→ REQUIRED ACTION
Find the word "button" in the data, then copy each line where it is found.
** DATA RECORDS follows **
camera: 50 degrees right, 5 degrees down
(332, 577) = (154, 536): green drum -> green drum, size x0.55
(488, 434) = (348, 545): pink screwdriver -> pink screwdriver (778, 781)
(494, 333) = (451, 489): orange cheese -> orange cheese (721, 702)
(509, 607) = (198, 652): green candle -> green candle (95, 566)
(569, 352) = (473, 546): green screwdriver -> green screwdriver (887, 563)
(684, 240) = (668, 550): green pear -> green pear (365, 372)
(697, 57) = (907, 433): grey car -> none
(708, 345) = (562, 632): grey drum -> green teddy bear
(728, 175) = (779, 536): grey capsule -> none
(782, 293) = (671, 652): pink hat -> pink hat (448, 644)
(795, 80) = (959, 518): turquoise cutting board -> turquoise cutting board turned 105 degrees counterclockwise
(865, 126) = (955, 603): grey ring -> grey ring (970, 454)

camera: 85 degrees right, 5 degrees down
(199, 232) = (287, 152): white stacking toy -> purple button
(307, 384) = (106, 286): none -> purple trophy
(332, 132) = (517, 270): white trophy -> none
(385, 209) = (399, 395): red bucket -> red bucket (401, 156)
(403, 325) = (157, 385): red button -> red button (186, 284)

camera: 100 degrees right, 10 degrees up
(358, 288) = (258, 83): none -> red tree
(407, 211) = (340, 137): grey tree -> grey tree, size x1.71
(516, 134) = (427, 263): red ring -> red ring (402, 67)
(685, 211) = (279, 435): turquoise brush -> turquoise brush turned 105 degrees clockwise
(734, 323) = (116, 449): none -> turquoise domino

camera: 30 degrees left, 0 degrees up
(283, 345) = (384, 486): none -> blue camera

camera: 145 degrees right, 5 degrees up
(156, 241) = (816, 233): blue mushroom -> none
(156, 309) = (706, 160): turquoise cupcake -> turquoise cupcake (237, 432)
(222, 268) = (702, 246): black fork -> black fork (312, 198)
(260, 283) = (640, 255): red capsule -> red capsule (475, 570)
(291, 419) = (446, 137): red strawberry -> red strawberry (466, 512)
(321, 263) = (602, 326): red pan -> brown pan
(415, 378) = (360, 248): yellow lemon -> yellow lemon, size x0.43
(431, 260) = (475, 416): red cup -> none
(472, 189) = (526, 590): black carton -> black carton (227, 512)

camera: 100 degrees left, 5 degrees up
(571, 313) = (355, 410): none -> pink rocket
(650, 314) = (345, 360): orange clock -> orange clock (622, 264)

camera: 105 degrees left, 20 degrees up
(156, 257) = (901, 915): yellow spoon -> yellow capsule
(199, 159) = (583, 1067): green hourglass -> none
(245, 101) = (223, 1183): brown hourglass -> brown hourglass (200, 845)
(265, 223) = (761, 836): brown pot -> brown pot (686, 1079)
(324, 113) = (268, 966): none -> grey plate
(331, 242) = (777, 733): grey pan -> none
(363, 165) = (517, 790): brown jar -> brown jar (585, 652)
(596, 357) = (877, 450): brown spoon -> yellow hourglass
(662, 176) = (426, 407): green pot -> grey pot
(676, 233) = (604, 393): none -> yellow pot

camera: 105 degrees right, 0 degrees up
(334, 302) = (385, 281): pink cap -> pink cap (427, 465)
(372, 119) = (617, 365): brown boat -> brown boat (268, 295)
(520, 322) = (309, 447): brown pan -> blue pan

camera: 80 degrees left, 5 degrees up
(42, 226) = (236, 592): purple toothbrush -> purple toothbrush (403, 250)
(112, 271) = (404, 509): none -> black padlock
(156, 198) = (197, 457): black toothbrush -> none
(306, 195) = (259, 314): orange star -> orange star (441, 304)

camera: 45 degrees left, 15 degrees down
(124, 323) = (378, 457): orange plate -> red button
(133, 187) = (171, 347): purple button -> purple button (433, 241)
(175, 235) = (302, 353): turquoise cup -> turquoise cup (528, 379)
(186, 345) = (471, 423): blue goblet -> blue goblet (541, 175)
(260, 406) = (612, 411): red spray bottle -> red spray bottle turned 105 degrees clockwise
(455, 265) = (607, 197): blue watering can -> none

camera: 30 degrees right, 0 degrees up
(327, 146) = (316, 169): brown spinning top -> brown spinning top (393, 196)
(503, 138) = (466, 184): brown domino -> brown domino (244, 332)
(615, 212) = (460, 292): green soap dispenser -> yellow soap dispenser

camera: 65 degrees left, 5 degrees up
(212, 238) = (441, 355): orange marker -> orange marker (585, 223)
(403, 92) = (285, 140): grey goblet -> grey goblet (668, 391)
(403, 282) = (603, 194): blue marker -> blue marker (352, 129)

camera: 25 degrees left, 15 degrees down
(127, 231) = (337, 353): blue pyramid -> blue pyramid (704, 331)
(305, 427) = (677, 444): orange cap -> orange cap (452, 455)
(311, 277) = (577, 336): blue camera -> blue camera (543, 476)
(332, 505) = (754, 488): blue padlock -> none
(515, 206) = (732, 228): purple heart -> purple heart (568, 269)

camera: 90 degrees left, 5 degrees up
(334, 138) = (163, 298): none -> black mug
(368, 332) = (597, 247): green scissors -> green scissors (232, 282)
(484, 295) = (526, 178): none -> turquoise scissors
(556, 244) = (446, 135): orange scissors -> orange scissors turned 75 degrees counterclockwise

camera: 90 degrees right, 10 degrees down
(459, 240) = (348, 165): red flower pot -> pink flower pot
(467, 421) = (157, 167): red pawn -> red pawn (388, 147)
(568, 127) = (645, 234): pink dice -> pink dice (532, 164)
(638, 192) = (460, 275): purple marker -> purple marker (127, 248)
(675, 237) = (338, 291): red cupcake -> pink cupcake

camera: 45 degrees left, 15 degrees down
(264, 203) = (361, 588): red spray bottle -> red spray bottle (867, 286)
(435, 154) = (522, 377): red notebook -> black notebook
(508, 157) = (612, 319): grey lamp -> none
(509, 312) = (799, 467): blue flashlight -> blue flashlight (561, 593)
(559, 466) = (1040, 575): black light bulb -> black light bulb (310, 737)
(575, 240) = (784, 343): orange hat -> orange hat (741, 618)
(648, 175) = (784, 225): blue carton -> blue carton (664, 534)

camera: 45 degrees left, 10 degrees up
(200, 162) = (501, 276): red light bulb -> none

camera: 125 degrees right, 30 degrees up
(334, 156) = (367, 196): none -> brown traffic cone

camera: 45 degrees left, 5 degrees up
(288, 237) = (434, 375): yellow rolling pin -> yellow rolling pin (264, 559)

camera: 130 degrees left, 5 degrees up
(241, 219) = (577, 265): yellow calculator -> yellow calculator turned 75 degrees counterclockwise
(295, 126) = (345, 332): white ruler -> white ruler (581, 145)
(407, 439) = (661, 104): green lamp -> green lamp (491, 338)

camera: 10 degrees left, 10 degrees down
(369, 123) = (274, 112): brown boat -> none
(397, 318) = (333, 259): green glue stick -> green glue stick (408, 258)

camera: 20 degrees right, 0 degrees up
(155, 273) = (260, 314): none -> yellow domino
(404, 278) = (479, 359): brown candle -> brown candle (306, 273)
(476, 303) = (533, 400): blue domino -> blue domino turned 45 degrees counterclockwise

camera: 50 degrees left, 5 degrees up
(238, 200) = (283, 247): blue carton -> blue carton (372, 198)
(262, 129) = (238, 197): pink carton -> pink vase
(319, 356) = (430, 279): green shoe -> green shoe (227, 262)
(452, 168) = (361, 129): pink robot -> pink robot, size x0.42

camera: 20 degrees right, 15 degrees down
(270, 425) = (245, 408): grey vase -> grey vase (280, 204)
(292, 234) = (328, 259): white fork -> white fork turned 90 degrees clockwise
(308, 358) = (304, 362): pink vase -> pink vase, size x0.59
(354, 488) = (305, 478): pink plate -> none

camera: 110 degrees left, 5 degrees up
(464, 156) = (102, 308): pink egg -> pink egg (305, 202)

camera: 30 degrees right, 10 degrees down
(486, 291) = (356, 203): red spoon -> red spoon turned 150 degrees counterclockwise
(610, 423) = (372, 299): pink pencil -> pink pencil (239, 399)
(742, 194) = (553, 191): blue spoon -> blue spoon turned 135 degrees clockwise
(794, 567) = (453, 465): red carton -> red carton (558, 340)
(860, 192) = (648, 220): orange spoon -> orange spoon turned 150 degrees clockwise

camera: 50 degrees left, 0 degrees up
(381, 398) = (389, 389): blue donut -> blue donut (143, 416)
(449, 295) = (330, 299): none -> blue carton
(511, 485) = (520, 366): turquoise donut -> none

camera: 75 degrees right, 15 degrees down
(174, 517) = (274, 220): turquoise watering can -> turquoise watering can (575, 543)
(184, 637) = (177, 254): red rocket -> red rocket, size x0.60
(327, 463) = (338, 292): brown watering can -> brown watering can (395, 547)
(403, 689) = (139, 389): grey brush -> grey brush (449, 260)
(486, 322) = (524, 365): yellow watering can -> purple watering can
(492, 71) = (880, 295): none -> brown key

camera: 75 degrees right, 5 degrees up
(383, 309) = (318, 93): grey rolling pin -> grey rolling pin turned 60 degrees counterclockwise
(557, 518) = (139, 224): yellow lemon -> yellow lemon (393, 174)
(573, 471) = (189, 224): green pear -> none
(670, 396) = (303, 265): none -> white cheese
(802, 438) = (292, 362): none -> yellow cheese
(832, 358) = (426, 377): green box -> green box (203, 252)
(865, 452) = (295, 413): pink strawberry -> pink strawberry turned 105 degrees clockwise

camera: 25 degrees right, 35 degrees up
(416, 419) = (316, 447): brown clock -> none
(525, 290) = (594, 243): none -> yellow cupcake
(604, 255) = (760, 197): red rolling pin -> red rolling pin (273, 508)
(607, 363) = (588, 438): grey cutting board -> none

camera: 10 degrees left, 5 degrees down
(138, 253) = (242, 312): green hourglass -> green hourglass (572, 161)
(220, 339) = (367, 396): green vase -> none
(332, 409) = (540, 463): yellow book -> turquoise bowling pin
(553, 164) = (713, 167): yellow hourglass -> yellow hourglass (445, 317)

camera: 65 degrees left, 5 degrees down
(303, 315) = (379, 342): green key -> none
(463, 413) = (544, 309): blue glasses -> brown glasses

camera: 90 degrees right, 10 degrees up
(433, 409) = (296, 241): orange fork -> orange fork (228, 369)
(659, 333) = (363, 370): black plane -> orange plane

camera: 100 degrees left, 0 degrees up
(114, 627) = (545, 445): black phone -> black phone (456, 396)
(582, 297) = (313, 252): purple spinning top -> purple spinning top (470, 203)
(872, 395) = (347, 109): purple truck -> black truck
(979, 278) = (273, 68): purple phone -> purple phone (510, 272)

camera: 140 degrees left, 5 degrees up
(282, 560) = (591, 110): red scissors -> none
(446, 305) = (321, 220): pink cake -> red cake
** End of DATA RECORDS **
→ OUTPUT
(199, 232) = (287, 152): white stacking toy -> purple button
(403, 325) = (157, 385): red button -> red button (186, 284)
(124, 323) = (378, 457): orange plate -> red button
(133, 187) = (171, 347): purple button -> purple button (433, 241)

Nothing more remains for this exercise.